[Opening The data section]
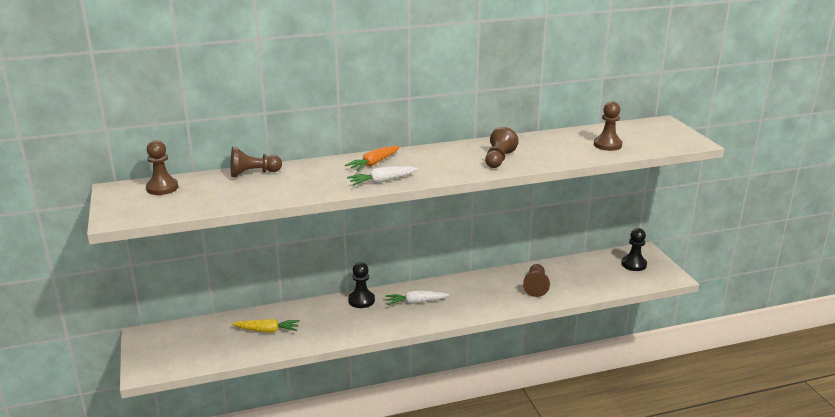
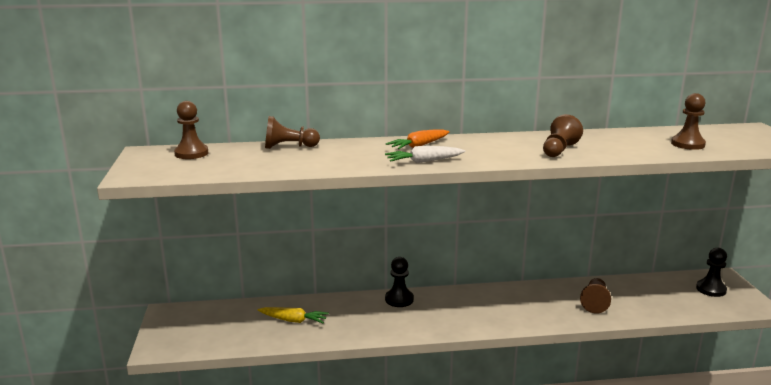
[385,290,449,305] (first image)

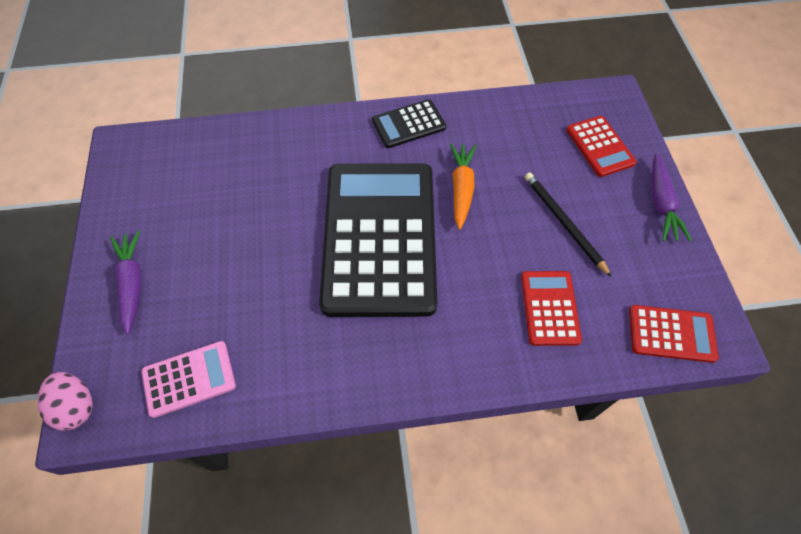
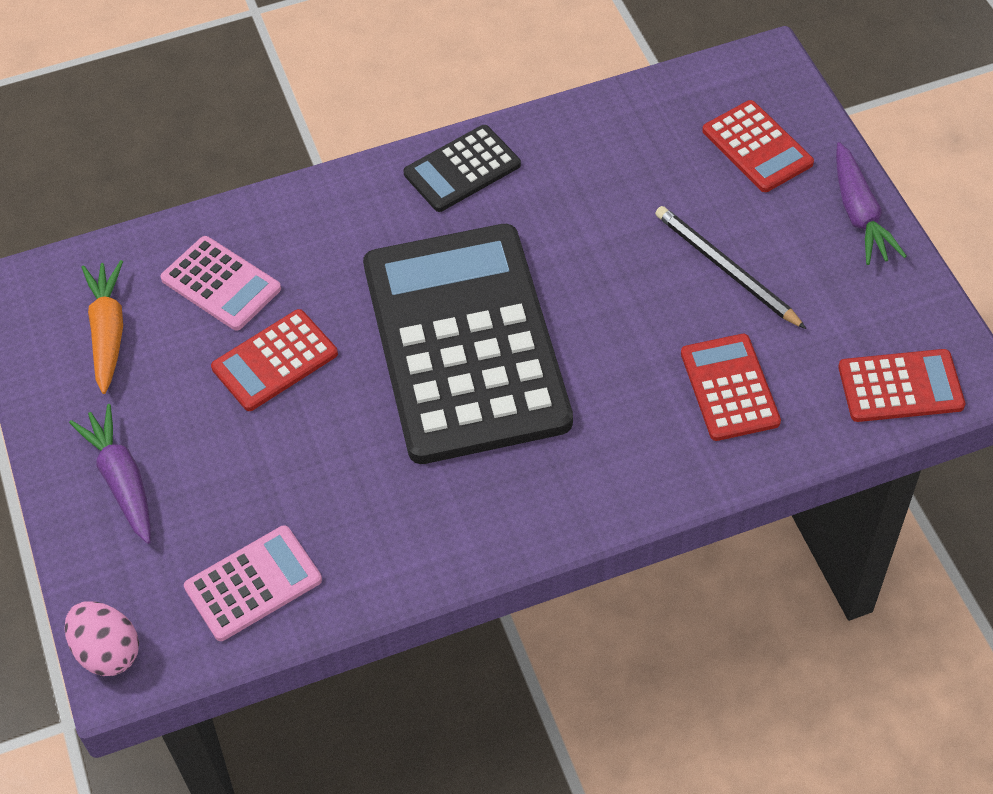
[81,260,123,394]
[160,236,281,331]
[211,309,338,411]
[Closing The data section]
■ Your objective ■
What the task needs is the material above repeated exactly, pictures excepted.

■ Answer box ■
[385,290,449,305] (first image)

[81,260,123,394]
[160,236,281,331]
[211,309,338,411]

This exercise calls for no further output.